___ Records provided ___

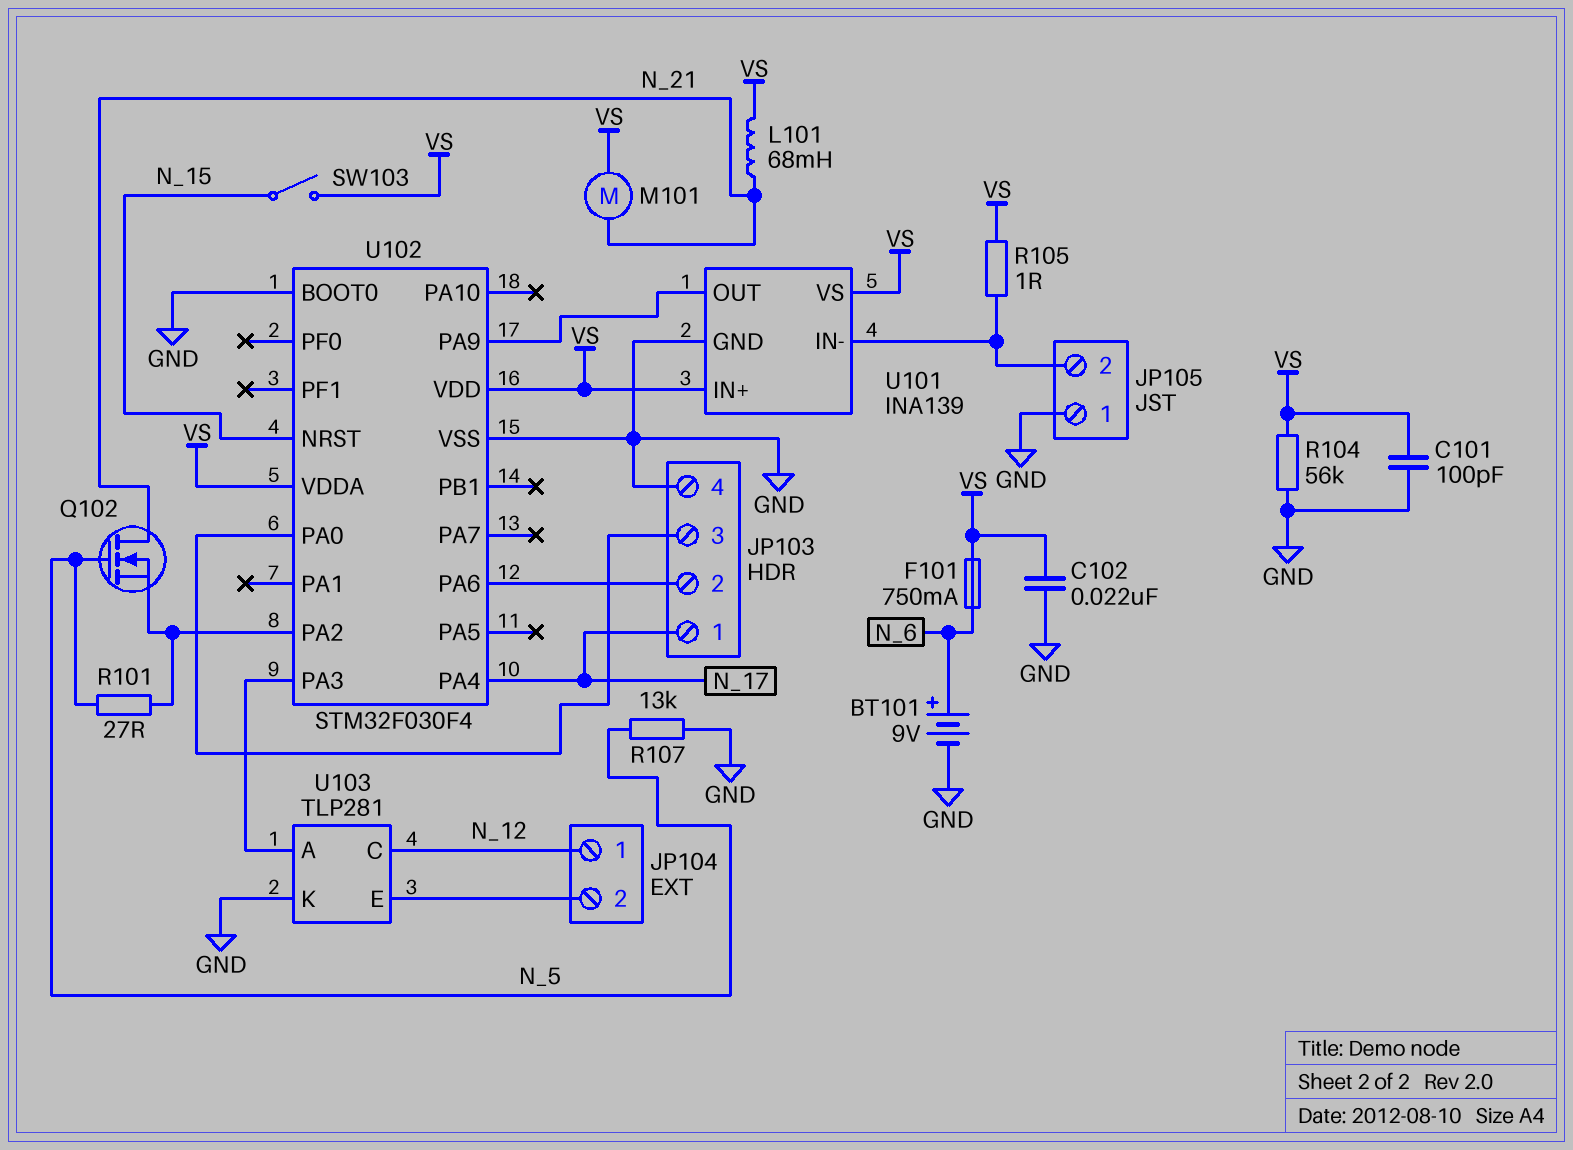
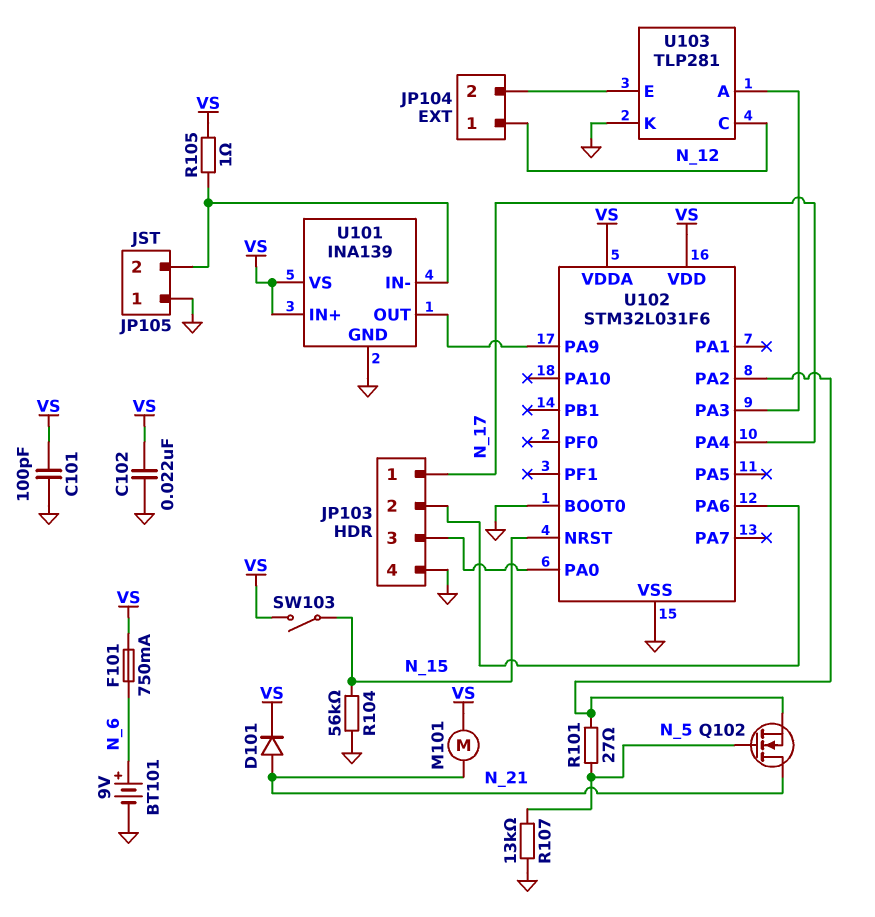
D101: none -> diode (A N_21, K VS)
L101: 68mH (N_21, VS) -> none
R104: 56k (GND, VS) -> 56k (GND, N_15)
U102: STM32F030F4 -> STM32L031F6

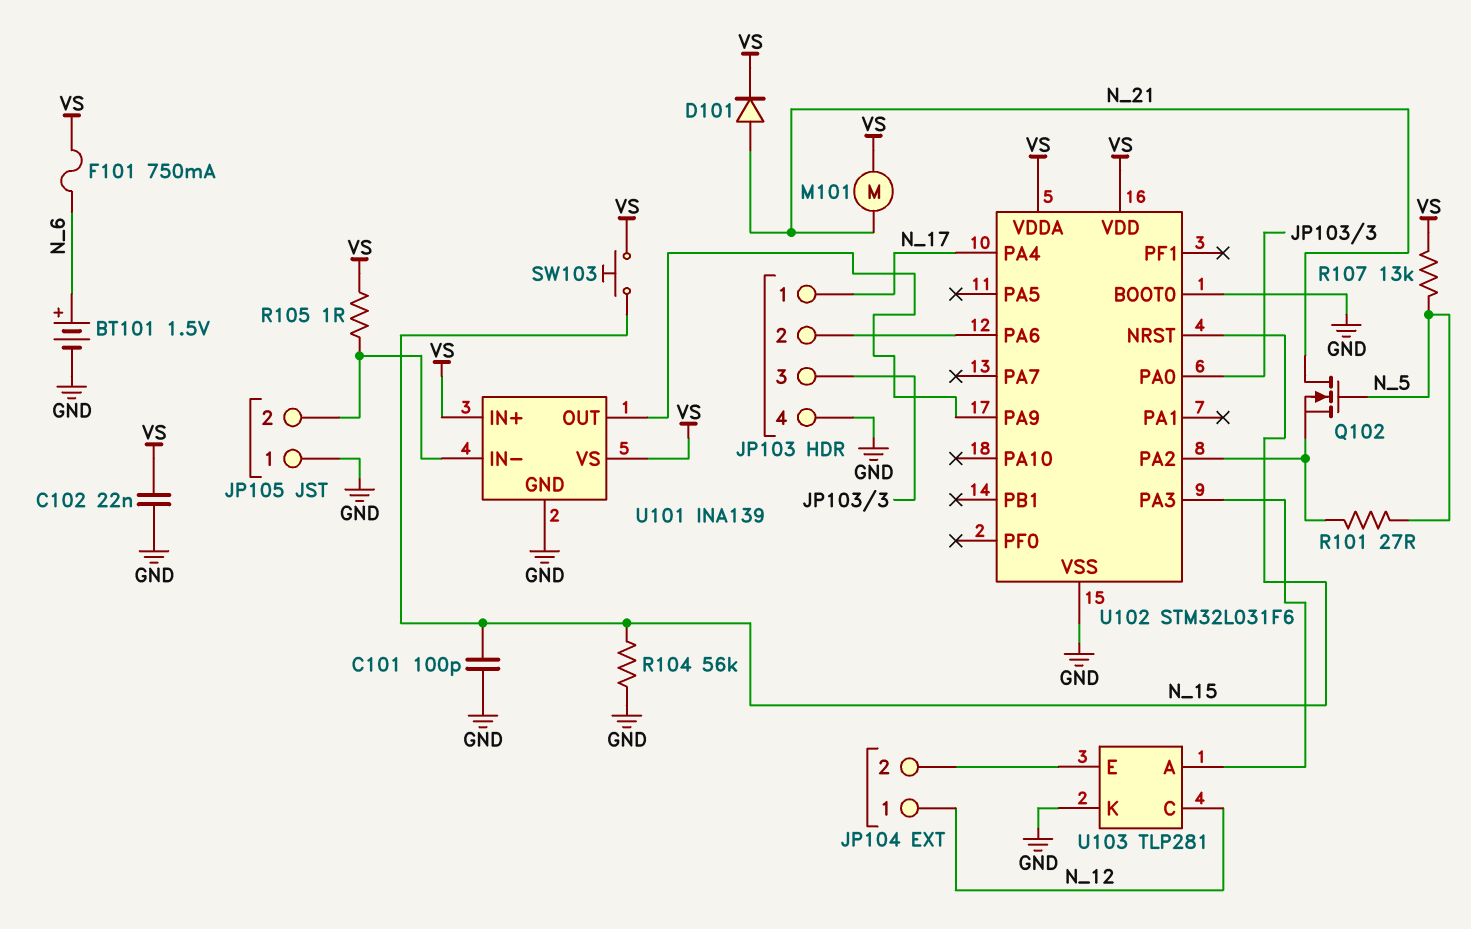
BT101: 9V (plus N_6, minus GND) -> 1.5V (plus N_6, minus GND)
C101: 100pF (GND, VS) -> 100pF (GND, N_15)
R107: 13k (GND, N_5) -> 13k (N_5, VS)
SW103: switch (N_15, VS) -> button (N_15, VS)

___
___ Records provided ___

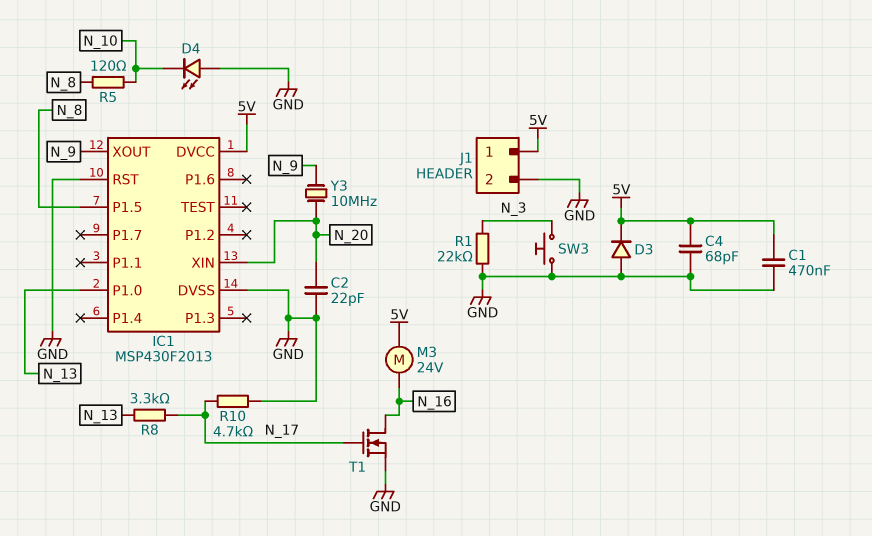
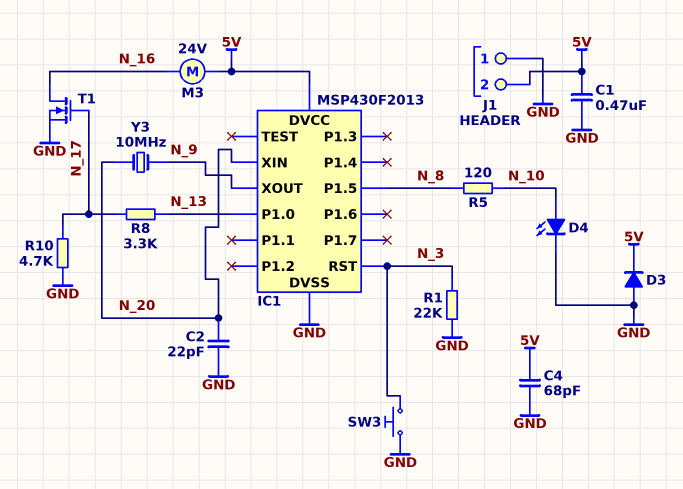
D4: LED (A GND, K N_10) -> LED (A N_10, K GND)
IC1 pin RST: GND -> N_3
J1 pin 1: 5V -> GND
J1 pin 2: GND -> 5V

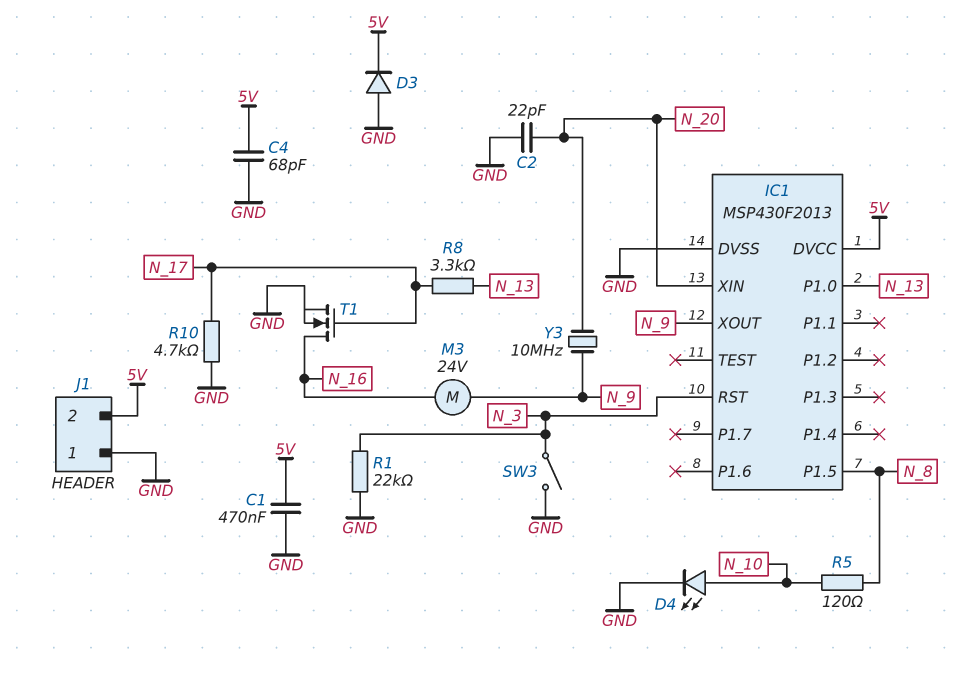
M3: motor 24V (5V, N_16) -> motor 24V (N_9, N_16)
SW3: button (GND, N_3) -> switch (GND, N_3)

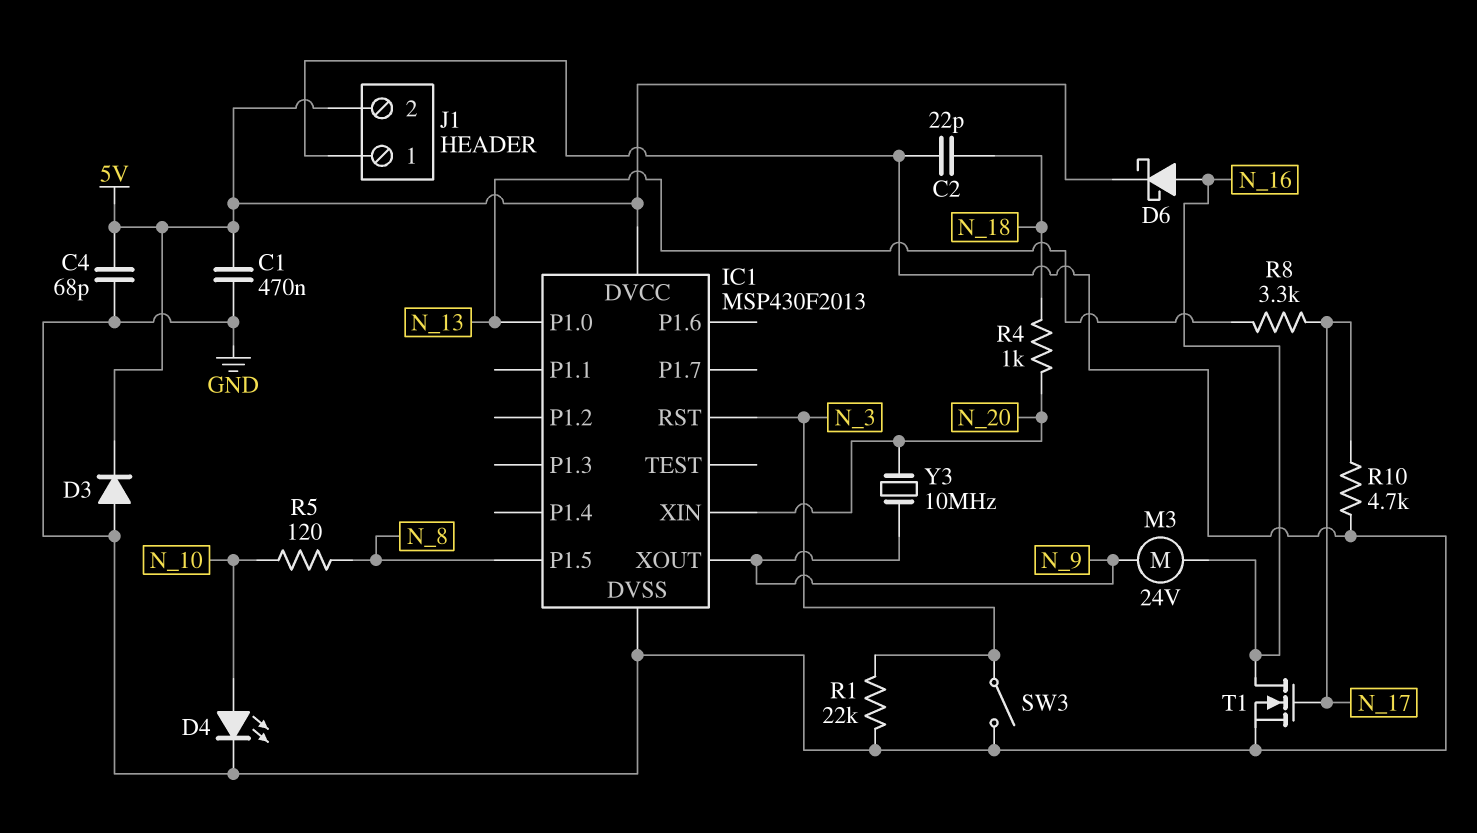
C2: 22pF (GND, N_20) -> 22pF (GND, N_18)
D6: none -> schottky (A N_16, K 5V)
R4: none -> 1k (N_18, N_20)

___

Task goal => An exact copy of the lines above from the one with "R104: 56k (GND, VS) -> 56k (GND, N_15)" up to and including the one with "SW103: switch (N_15, VS) -> button (N_15, VS)" is required; reproduce only those lines, omitting all pictures.

Reply =>
R104: 56k (GND, VS) -> 56k (GND, N_15)
U102: STM32F030F4 -> STM32L031F6

BT101: 9V (plus N_6, minus GND) -> 1.5V (plus N_6, minus GND)
C101: 100pF (GND, VS) -> 100pF (GND, N_15)
R107: 13k (GND, N_5) -> 13k (N_5, VS)
SW103: switch (N_15, VS) -> button (N_15, VS)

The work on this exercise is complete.